Stored data —
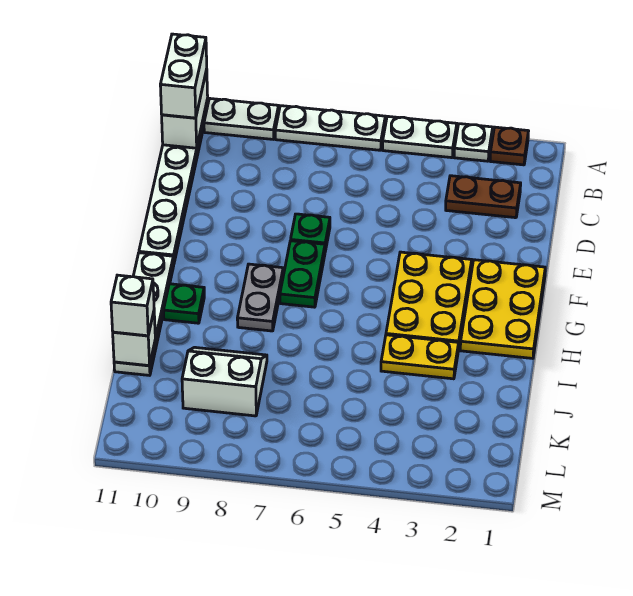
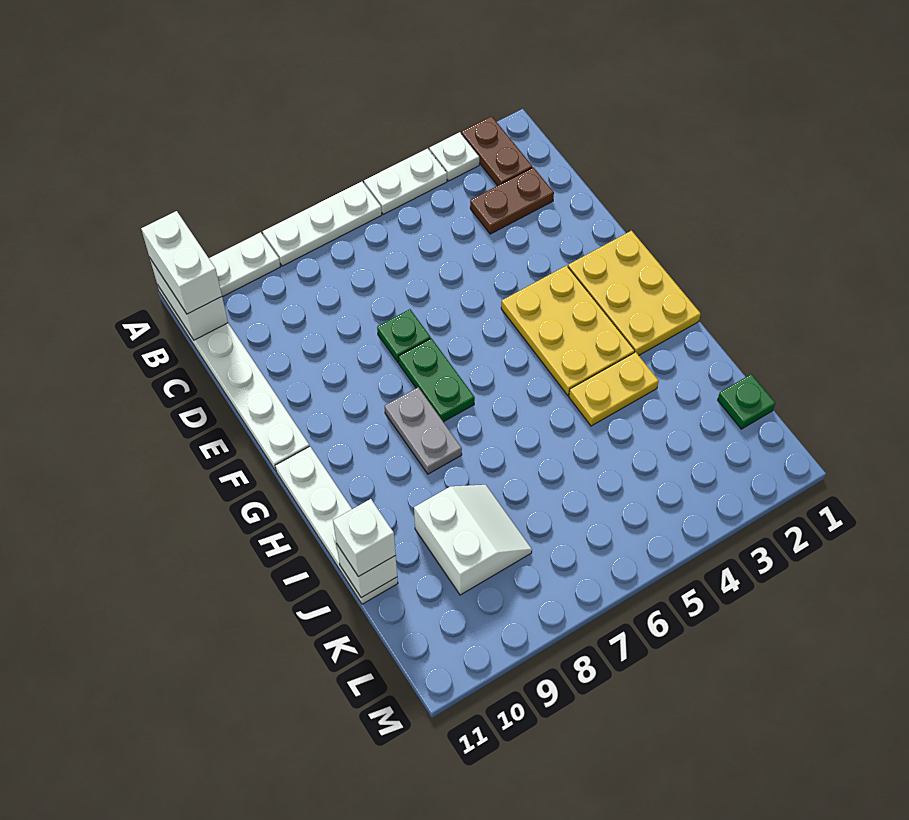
brown plate A2 level 1 -> brown plate A2:B2 level 1
green plate H10 level 1 -> green plate K1 level 1
white slope J8:K9 level 1 top K -> white slope J8:K9 level 1 top 9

Instructions for the task —
Please retype the listing in full, exactly as given, and skip every image.

Response for this exercise —
brown plate A2 level 1 -> brown plate A2:B2 level 1
green plate H10 level 1 -> green plate K1 level 1
white slope J8:K9 level 1 top K -> white slope J8:K9 level 1 top 9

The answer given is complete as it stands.